━━ Entries provided
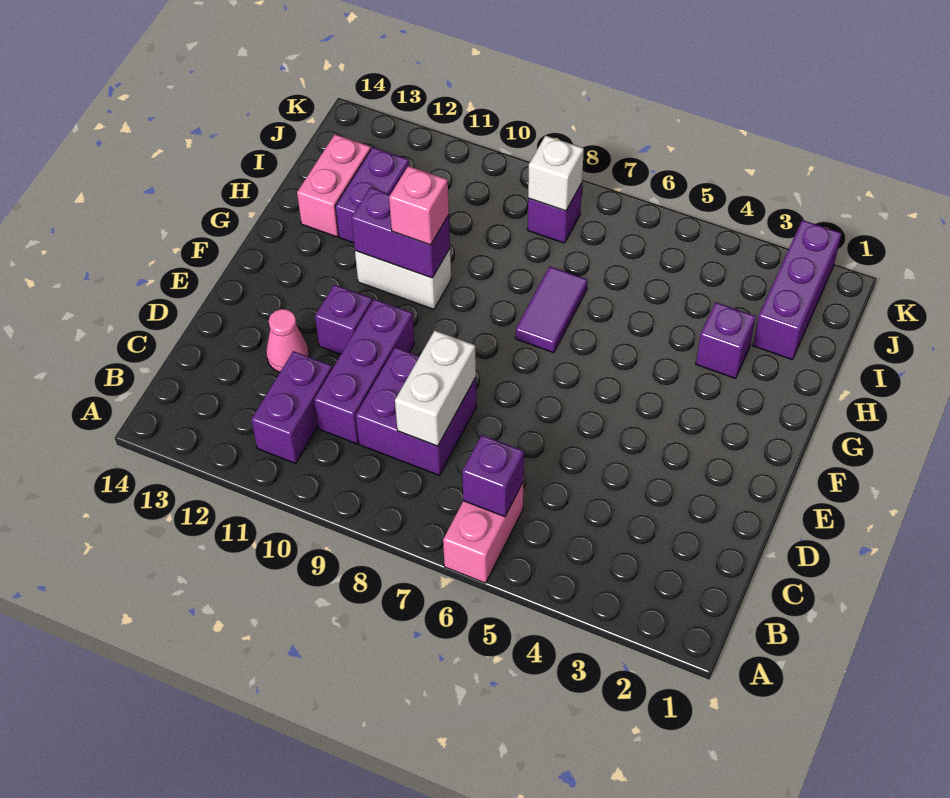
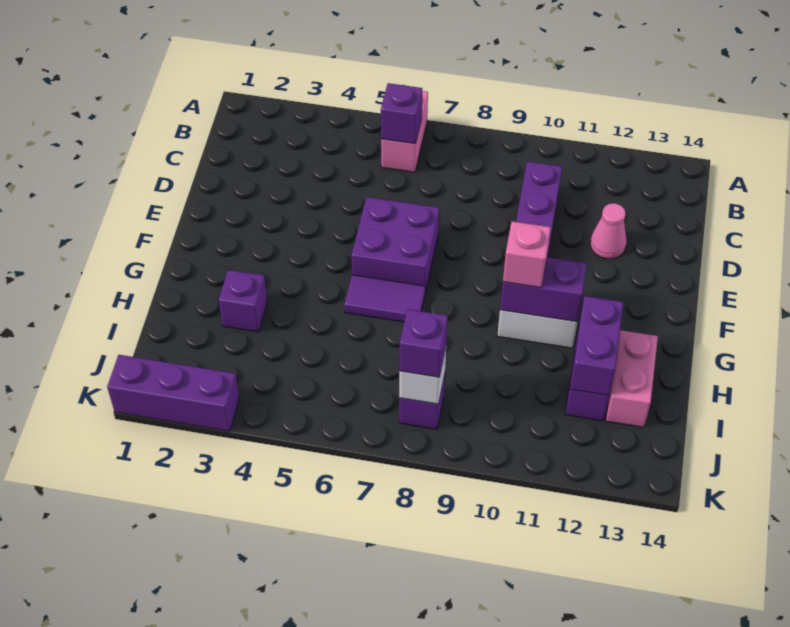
purple brick B11:C11 level 1 -> purple brick H12:I12 level 2
purple brick C8:D9 level 1 -> purple brick E6:F7 level 1
white brick C8:D8 level 2 -> none
purple brick E11 level 1 -> purple brick J8 level 3
purple tile G7:H7 level 1 -> purple tile G6:G7 level 1
purple brick I2:K2 level 1 -> purple brick K1:K3 level 1

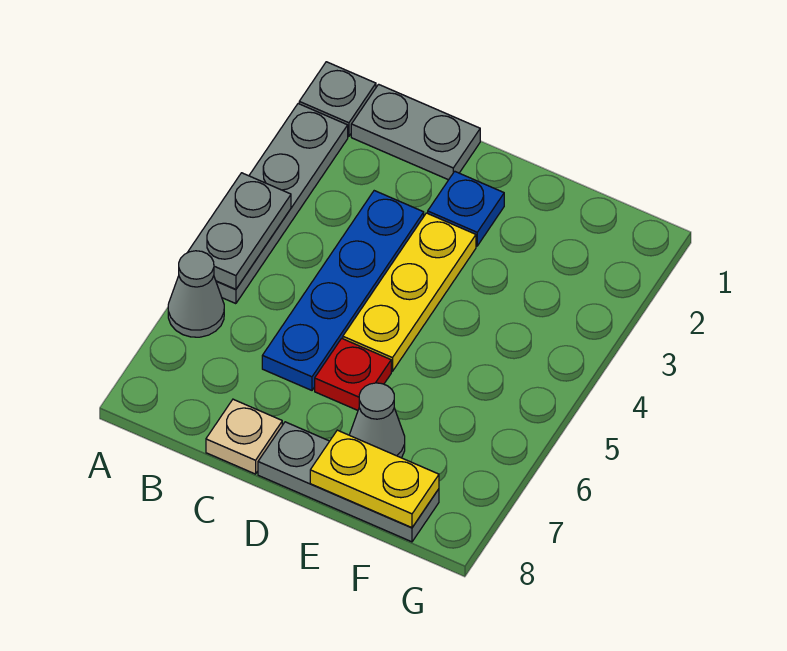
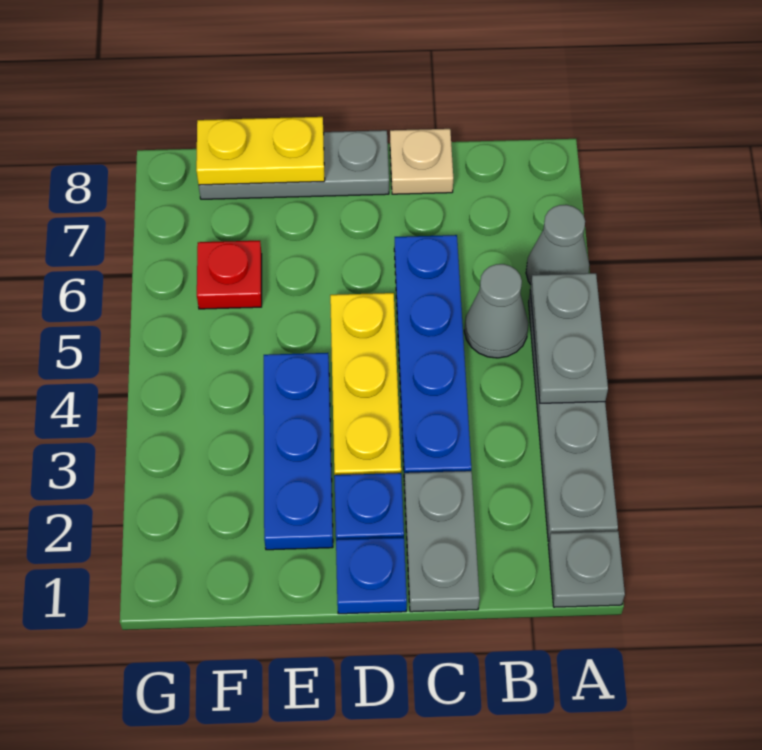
grey plate B1:C1 level 1 -> grey plate C1:C2 level 1
none -> blue plate D1 level 1
red plate D6 level 1 -> red plate F6 level 1
none -> blue plate E2:E4 level 1
grey cone E7 level 1 -> grey cone B5 level 1

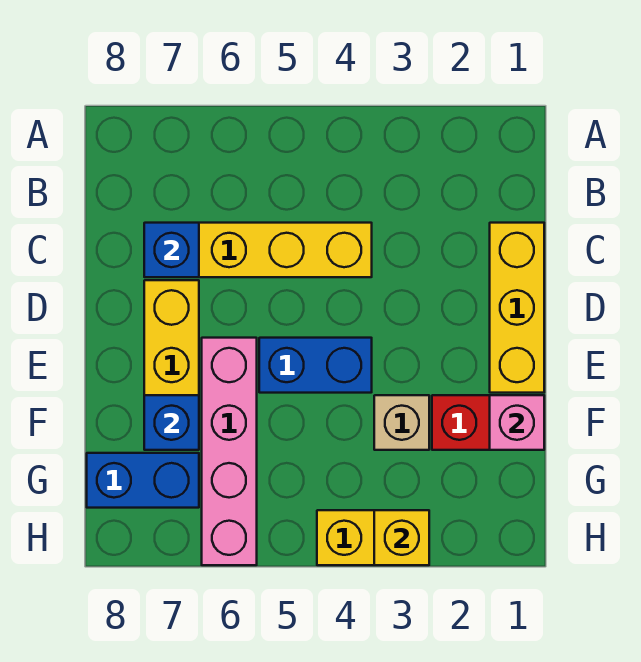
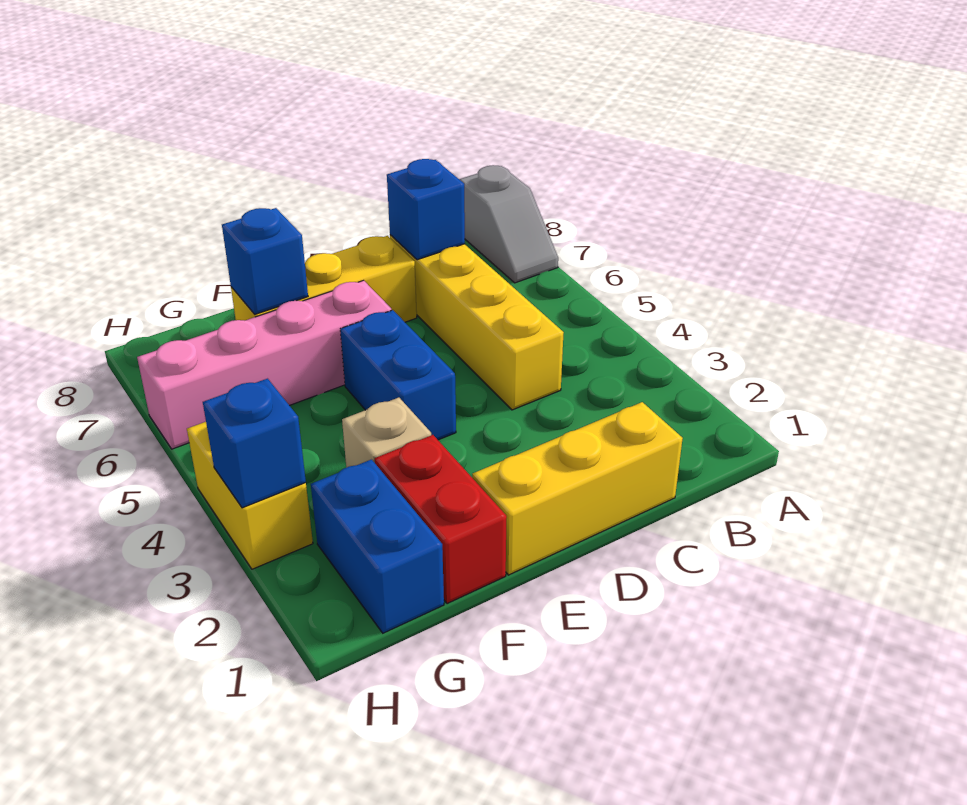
none -> grey slope A7:A8 level 1 top 8
pink brick F1 level 2 -> none
blue brick G7:G8 level 1 -> blue brick G1:G2 level 1
yellow brick H3 level 2 -> blue brick H3 level 2

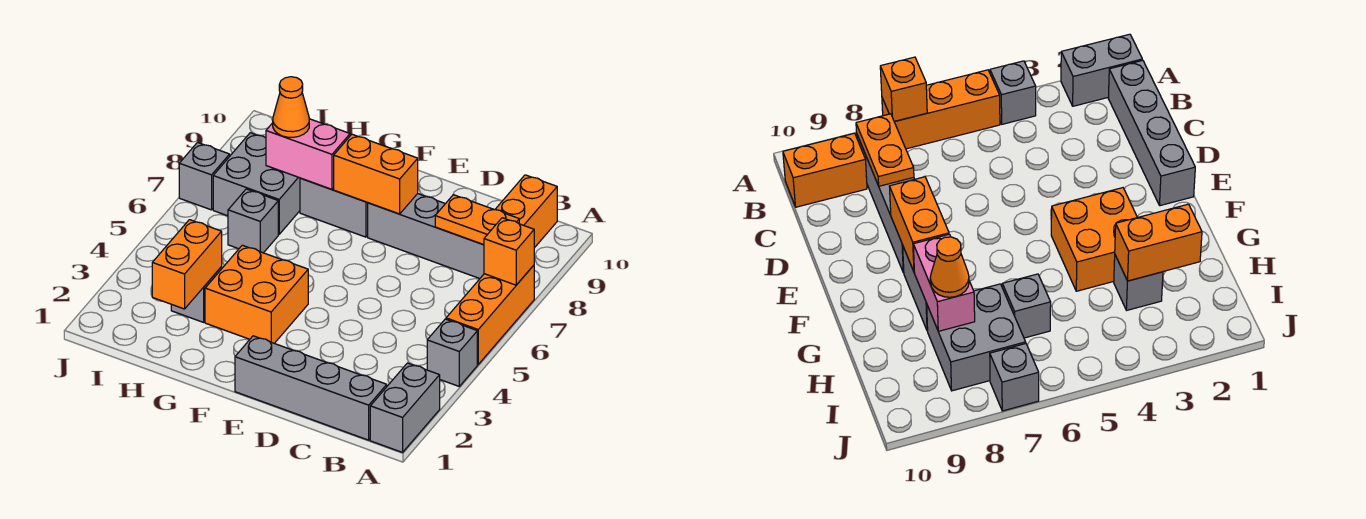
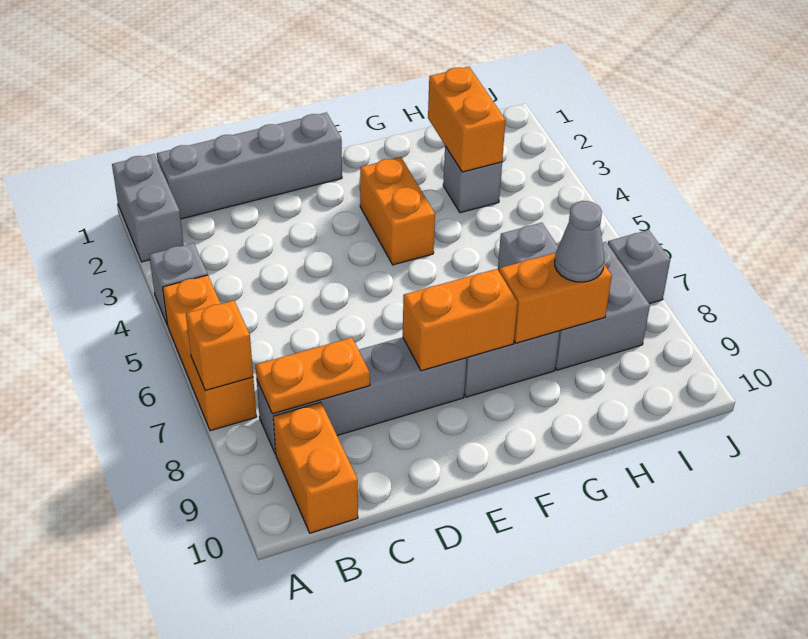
orange brick F3:G4 level 1 -> orange brick F3:F4 level 1
pink brick G8:H8 level 2 -> orange brick G8:H8 level 2
orange cone H8 level 3 -> grey cone H8 level 3

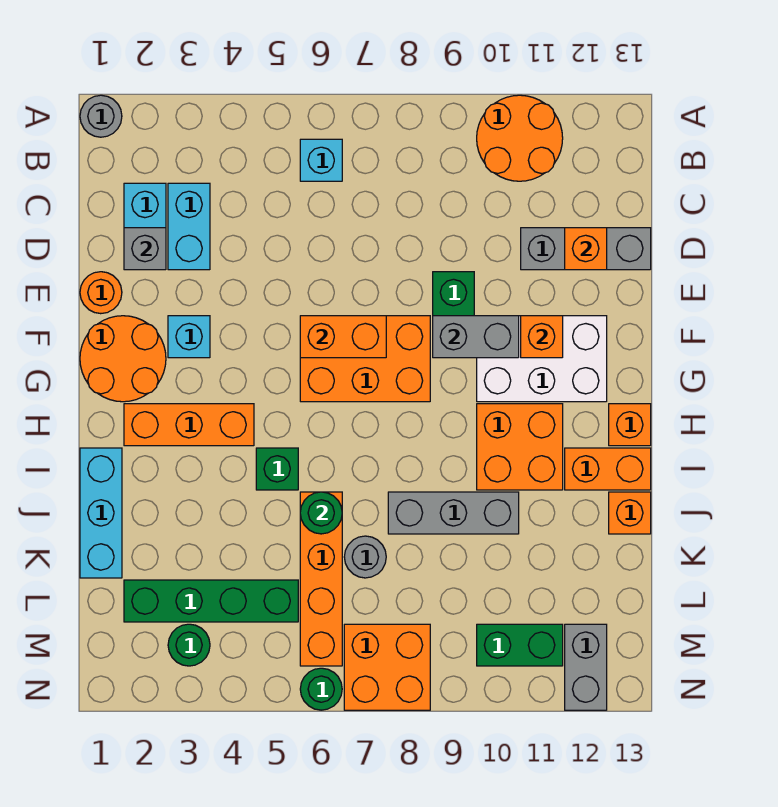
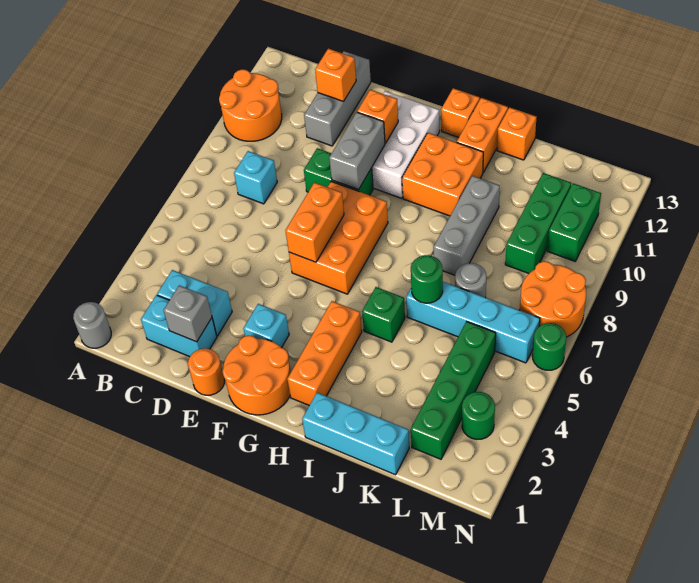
cyan brick B6 level 1 -> cyan brick C8 level 1
orange brick J6:M6 level 1 -> cyan brick J6:M6 level 1
none -> green brick L9:L11 level 1
orange brick M7:N8 level 1 -> orange round brick M7:N8 level 1
grey brick M12:N12 level 1 -> none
━━━━
### Task directions
Nothing but the records above, retyped exactly and stripped of images, should appear in the answer.

### Written answer
purple brick B11:C11 level 1 -> purple brick H12:I12 level 2
purple brick C8:D9 level 1 -> purple brick E6:F7 level 1
white brick C8:D8 level 2 -> none
purple brick E11 level 1 -> purple brick J8 level 3
purple tile G7:H7 level 1 -> purple tile G6:G7 level 1
purple brick I2:K2 level 1 -> purple brick K1:K3 level 1

grey plate B1:C1 level 1 -> grey plate C1:C2 level 1
none -> blue plate D1 level 1
red plate D6 level 1 -> red plate F6 level 1
none -> blue plate E2:E4 level 1
grey cone E7 level 1 -> grey cone B5 level 1

none -> grey slope A7:A8 level 1 top 8
pink brick F1 level 2 -> none
blue brick G7:G8 level 1 -> blue brick G1:G2 level 1
yellow brick H3 level 2 -> blue brick H3 level 2

orange brick F3:G4 level 1 -> orange brick F3:F4 level 1
pink brick G8:H8 level 2 -> orange brick G8:H8 level 2
orange cone H8 level 3 -> grey cone H8 level 3

cyan brick B6 level 1 -> cyan brick C8 level 1
orange brick J6:M6 level 1 -> cyan brick J6:M6 level 1
none -> green brick L9:L11 level 1
orange brick M7:N8 level 1 -> orange round brick M7:N8 level 1
grey brick M12:N12 level 1 -> none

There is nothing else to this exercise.